▶ _Action item_:
Under this line are the records; write out word for word the part that begins at the line containing "RFID2 pin MISO: D7 -> D6" and ends at the line containing "RFID2 pin SS: D4 -> D2", and no more.

Collected data entries
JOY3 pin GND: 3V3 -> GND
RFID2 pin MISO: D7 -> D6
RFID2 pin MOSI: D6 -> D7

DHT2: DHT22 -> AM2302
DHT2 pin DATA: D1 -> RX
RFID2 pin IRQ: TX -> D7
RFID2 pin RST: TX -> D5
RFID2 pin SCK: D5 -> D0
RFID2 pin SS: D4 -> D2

---

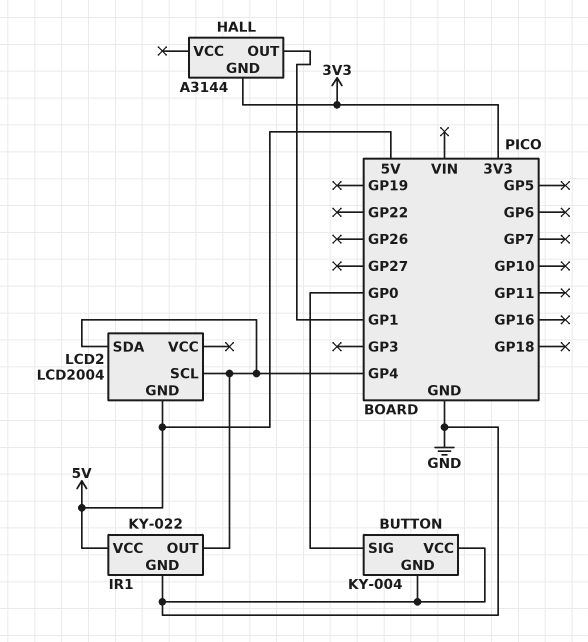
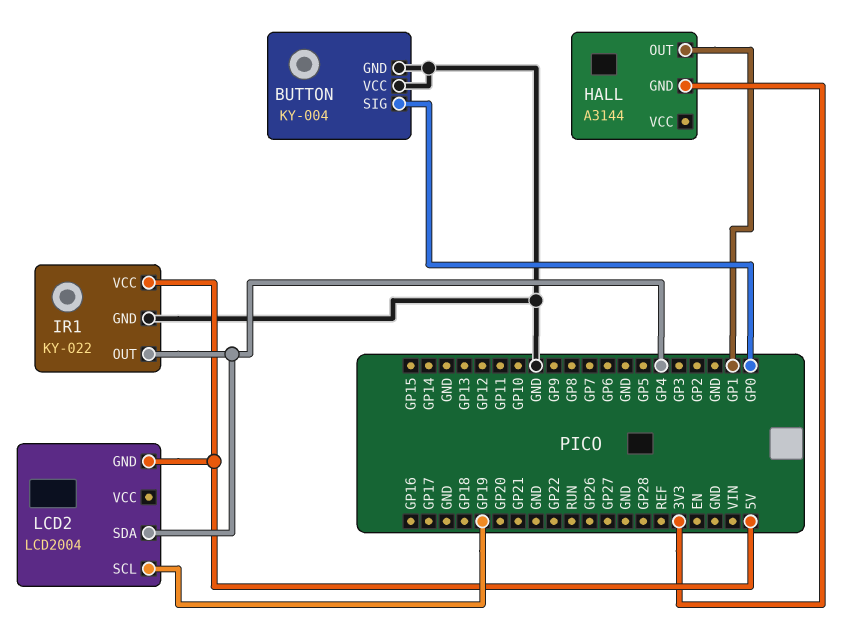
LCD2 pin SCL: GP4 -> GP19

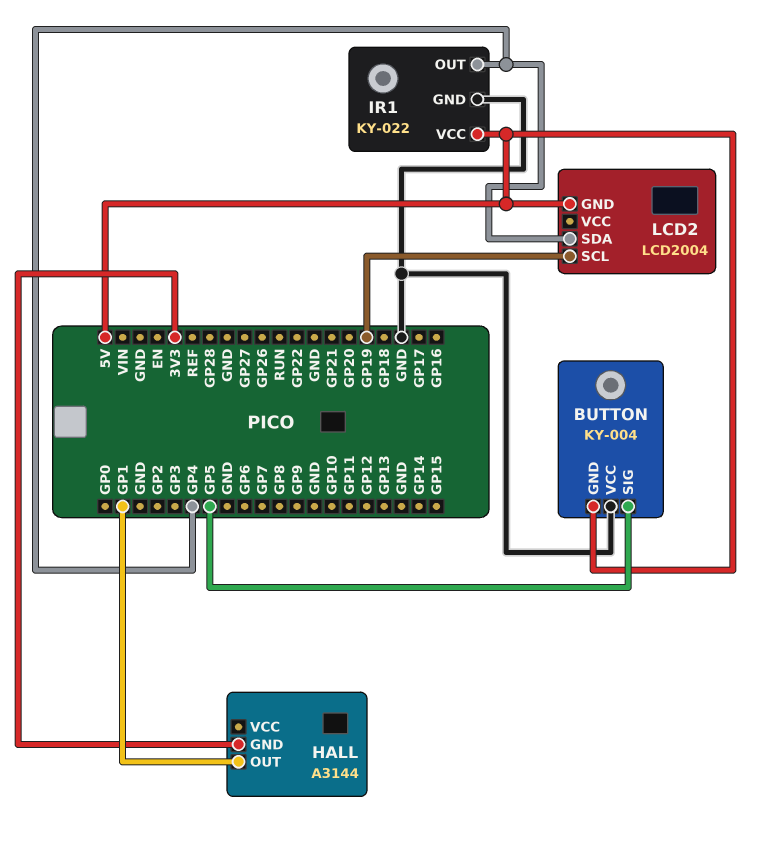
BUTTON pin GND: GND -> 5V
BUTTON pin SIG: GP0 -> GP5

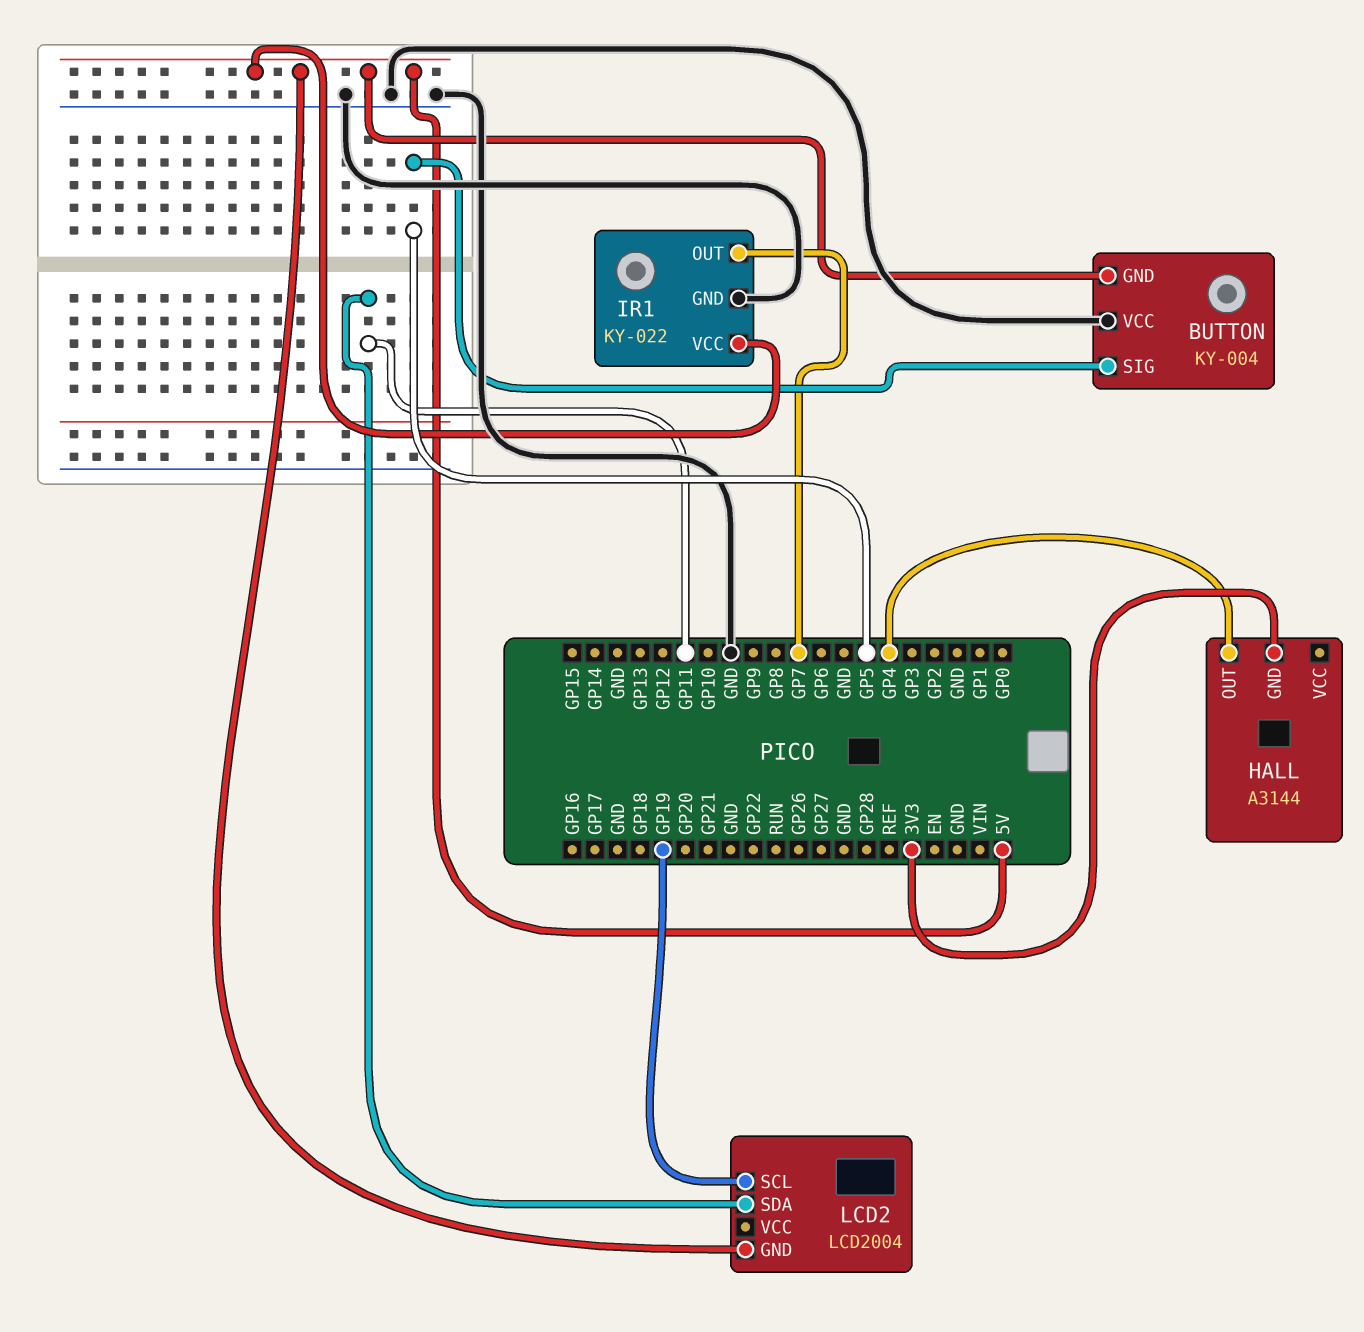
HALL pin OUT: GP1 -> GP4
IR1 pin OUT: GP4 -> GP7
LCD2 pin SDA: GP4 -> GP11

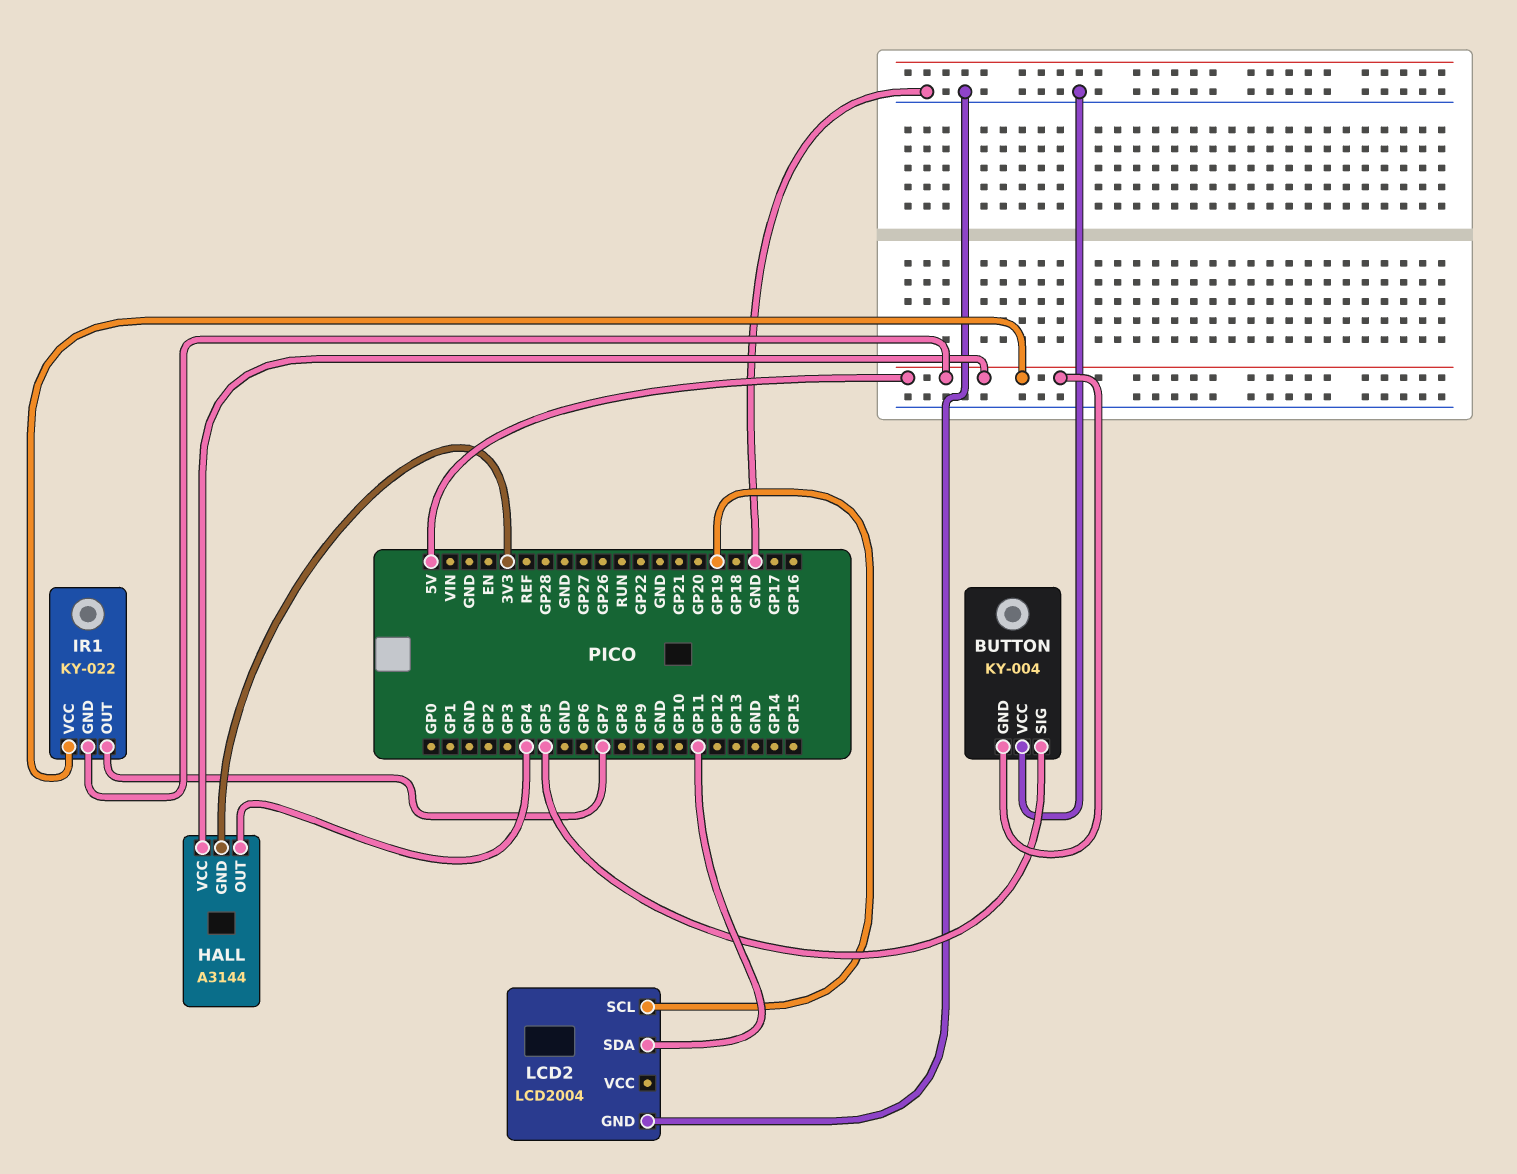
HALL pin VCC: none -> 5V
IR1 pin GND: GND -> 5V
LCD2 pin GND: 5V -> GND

▶ _Response_:
RFID2 pin MISO: D7 -> D6
RFID2 pin MOSI: D6 -> D7

DHT2: DHT22 -> AM2302
DHT2 pin DATA: D1 -> RX
RFID2 pin IRQ: TX -> D7
RFID2 pin RST: TX -> D5
RFID2 pin SCK: D5 -> D0
RFID2 pin SS: D4 -> D2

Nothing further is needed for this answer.